[start]
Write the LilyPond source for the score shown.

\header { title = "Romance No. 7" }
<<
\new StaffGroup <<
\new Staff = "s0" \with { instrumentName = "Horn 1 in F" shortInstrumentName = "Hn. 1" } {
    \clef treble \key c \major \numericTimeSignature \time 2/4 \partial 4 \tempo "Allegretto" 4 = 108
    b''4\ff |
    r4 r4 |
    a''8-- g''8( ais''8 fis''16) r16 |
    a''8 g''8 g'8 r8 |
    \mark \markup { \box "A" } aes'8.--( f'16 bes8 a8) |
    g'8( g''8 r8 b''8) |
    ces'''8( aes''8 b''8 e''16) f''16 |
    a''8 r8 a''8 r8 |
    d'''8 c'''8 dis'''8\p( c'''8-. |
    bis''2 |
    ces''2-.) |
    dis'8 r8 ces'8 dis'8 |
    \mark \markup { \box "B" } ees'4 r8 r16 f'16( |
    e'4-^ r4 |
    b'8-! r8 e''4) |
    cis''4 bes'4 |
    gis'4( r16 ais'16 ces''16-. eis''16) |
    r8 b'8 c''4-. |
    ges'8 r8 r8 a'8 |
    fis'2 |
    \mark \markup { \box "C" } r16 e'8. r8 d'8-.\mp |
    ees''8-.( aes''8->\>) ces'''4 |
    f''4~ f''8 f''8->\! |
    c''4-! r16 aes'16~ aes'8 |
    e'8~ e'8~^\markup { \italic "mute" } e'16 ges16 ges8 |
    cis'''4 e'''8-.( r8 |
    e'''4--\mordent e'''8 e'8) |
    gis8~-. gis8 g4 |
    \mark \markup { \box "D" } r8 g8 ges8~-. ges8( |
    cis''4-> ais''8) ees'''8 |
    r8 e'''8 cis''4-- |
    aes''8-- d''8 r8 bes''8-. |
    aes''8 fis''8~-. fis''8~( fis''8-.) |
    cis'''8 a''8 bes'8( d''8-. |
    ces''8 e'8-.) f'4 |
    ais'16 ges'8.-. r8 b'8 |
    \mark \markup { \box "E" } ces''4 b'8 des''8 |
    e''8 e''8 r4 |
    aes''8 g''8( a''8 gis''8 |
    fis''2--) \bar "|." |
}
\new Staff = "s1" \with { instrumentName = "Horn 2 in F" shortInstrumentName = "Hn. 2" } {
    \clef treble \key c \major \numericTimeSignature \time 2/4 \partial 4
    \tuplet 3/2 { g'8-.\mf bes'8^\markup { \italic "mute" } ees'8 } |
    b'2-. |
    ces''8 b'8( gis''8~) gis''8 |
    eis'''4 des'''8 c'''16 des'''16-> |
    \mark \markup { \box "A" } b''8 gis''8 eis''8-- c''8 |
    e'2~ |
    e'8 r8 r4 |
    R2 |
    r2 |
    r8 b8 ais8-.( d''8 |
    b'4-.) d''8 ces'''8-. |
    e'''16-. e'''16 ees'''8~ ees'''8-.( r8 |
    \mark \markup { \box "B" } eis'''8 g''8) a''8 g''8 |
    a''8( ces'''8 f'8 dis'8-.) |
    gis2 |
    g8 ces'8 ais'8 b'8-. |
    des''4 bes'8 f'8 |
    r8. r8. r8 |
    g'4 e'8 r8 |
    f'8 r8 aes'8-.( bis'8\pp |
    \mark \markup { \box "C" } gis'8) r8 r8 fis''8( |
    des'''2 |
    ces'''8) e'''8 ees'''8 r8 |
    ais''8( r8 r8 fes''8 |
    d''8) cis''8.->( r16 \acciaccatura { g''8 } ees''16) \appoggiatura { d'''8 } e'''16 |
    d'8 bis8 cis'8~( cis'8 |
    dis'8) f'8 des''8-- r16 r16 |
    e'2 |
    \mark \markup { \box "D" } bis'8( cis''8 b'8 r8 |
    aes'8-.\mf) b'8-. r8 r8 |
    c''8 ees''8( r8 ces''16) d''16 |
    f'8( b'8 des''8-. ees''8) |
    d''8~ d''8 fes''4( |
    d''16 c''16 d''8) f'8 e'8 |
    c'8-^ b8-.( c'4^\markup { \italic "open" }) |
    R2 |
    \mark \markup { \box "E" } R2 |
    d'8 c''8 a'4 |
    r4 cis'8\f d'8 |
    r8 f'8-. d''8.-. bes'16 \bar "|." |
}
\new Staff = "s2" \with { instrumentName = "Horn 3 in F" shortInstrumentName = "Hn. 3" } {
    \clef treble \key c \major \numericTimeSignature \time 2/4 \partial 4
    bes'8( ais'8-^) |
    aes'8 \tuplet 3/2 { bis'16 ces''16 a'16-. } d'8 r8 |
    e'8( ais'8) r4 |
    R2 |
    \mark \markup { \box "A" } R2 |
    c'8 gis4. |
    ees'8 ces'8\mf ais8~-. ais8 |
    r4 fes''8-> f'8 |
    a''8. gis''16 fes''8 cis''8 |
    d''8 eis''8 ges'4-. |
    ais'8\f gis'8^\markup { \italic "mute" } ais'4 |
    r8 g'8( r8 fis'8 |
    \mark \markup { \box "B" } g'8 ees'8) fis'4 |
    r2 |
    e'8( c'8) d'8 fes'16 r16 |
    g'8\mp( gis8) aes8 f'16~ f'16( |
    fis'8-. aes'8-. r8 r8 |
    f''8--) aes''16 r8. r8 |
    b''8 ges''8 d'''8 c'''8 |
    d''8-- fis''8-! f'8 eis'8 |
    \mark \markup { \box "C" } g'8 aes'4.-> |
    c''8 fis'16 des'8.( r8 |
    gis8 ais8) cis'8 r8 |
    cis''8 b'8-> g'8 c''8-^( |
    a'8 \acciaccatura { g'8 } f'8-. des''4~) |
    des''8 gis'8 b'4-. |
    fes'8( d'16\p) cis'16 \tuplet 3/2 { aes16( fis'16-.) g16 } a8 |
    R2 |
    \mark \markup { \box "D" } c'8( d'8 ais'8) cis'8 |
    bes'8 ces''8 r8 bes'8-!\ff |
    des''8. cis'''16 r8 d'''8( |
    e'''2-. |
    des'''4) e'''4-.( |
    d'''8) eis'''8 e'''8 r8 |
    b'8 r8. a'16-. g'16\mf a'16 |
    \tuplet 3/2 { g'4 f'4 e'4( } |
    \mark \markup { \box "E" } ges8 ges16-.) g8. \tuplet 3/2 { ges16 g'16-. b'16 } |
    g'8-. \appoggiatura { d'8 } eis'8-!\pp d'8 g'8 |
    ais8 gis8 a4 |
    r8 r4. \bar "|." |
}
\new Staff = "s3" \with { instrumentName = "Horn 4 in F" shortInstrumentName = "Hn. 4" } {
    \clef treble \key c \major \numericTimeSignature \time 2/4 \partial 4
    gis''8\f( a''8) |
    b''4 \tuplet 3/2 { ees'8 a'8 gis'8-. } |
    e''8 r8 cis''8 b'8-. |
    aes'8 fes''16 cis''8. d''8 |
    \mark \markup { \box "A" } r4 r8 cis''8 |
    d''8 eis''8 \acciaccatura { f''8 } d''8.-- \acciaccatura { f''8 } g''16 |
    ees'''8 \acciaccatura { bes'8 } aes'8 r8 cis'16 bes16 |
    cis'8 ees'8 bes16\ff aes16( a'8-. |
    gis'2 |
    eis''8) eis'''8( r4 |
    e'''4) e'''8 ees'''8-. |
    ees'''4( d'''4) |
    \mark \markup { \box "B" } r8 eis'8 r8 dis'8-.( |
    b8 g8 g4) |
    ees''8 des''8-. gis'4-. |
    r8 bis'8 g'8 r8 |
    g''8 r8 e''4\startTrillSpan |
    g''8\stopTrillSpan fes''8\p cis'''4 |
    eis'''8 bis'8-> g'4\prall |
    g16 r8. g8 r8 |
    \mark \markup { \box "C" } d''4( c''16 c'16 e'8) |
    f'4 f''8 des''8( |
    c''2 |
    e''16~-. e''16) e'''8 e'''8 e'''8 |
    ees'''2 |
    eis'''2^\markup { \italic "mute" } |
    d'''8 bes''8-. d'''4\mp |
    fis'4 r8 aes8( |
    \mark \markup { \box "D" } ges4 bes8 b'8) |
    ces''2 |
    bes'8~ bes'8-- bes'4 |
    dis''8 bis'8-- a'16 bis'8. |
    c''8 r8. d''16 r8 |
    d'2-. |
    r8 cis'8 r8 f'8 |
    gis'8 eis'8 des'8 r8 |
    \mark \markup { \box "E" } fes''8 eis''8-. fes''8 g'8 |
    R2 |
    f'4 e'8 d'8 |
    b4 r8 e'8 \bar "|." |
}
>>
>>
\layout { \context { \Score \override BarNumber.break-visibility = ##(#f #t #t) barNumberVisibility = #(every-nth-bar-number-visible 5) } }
[end]
## The request
Report how many lines of the listing above contain the string "mute". Case counts, and the reply should be the number alone.

## Solution for this task
4